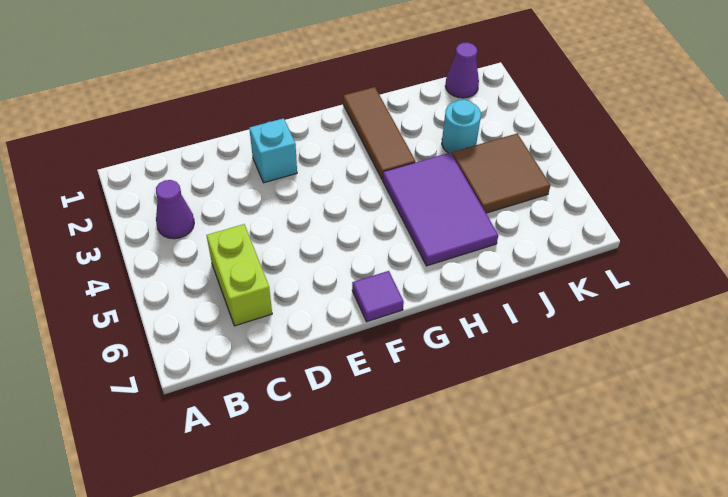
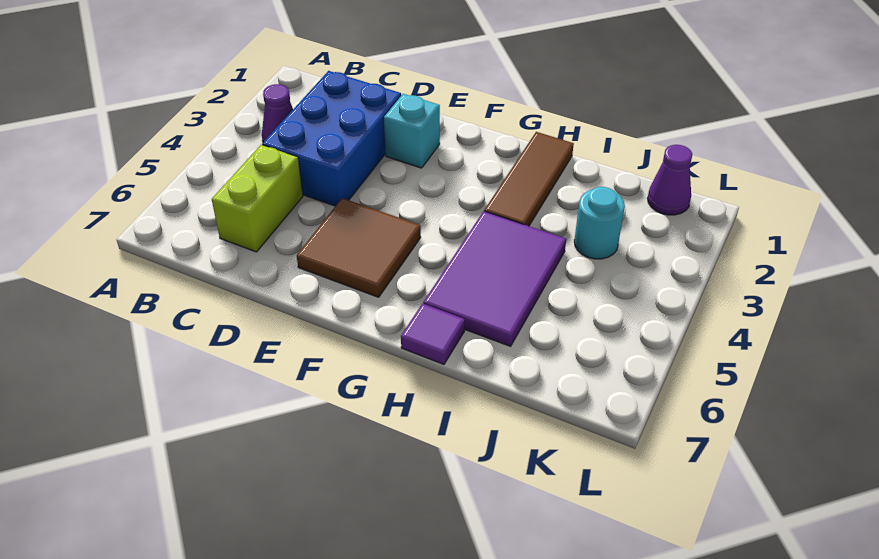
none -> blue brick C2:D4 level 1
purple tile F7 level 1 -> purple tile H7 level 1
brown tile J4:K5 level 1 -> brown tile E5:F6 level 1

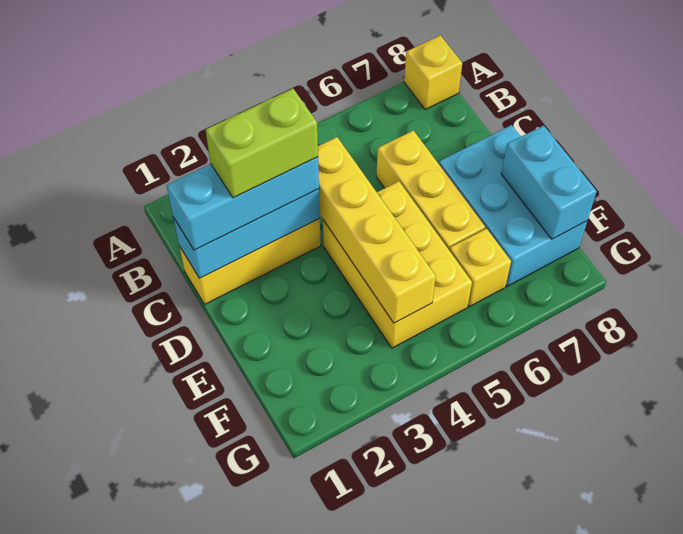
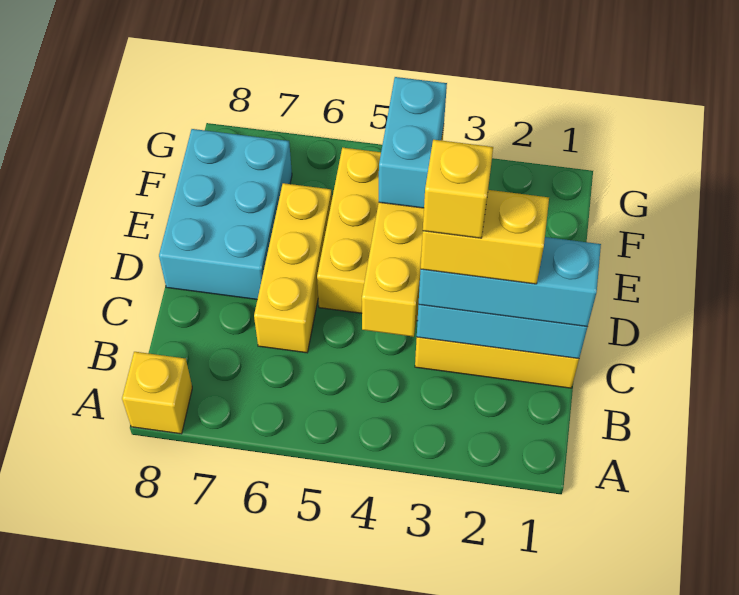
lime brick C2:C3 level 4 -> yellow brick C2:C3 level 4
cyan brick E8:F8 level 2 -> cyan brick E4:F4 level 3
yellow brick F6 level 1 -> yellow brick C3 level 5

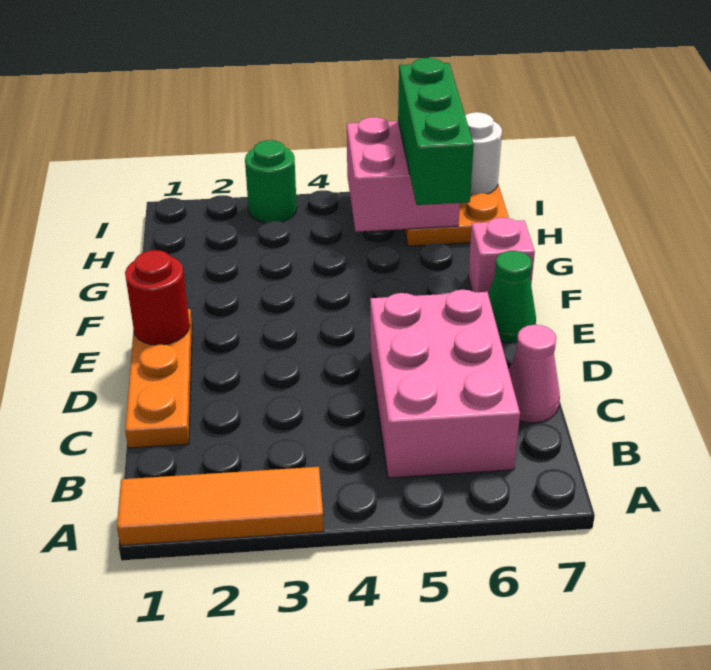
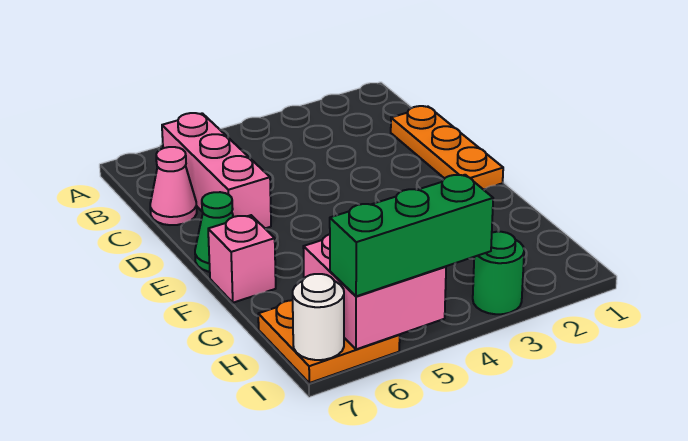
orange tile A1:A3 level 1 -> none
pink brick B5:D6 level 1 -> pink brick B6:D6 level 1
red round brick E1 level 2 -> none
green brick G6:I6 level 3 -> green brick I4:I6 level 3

——

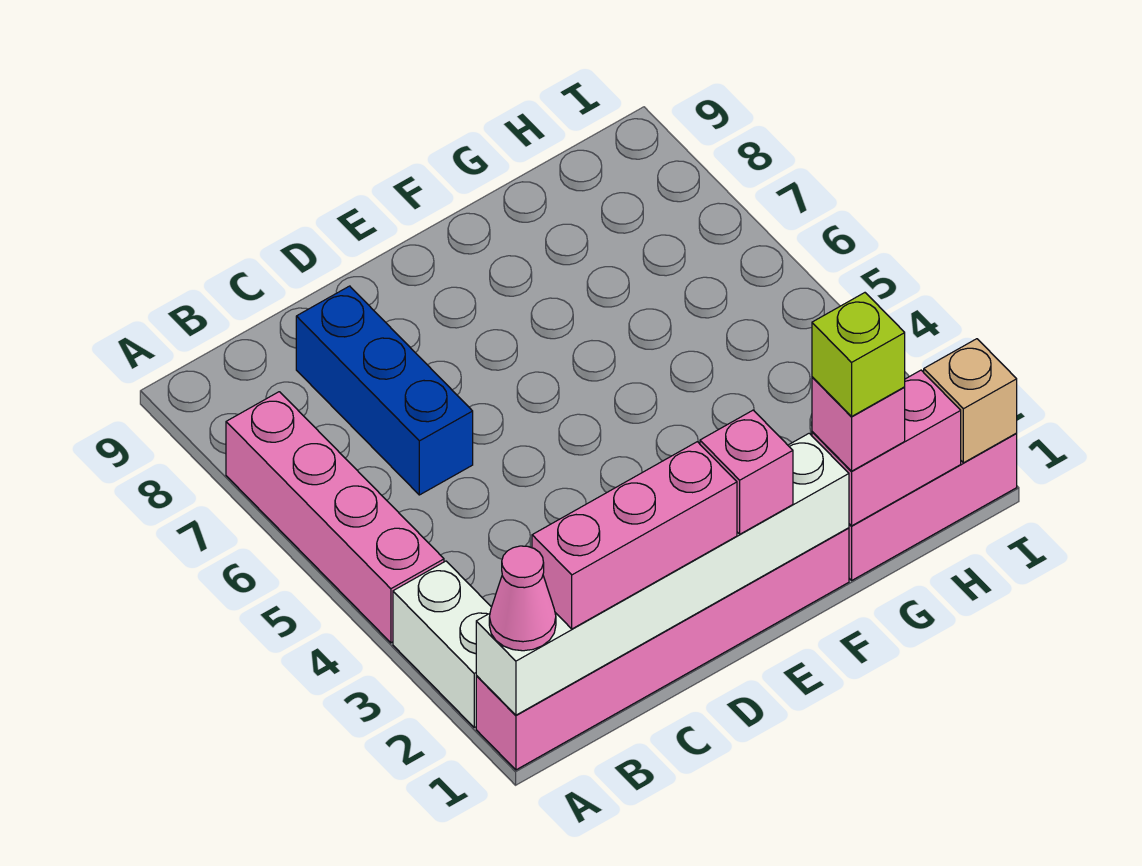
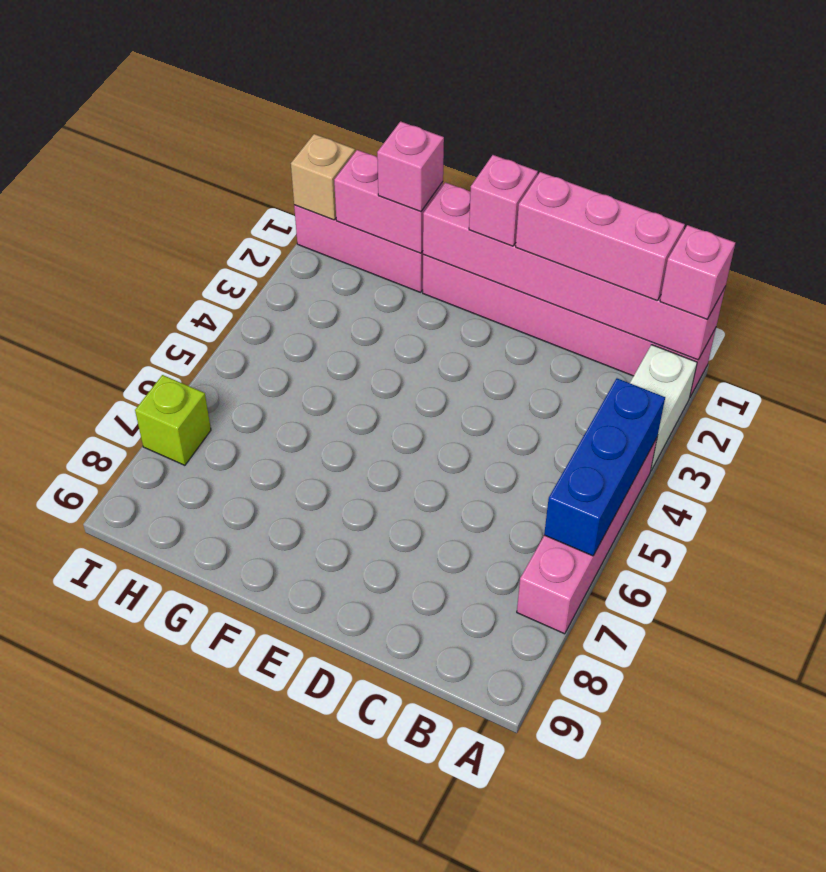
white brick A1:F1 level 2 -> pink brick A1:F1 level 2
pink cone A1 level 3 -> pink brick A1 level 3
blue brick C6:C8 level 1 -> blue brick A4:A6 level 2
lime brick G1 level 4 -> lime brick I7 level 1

——

WHAT THE TASK REQUIRES — In the listing above, find the line with "none -> blue brick C2:D4 level 1" and the line with "green brick G6:I6". Copy both of them and every line between, exactly, but not the pictures.

OUTPUT OF THE EXERCISE —
none -> blue brick C2:D4 level 1
purple tile F7 level 1 -> purple tile H7 level 1
brown tile J4:K5 level 1 -> brown tile E5:F6 level 1

lime brick C2:C3 level 4 -> yellow brick C2:C3 level 4
cyan brick E8:F8 level 2 -> cyan brick E4:F4 level 3
yellow brick F6 level 1 -> yellow brick C3 level 5

orange tile A1:A3 level 1 -> none
pink brick B5:D6 level 1 -> pink brick B6:D6 level 1
red round brick E1 level 2 -> none
green brick G6:I6 level 3 -> green brick I4:I6 level 3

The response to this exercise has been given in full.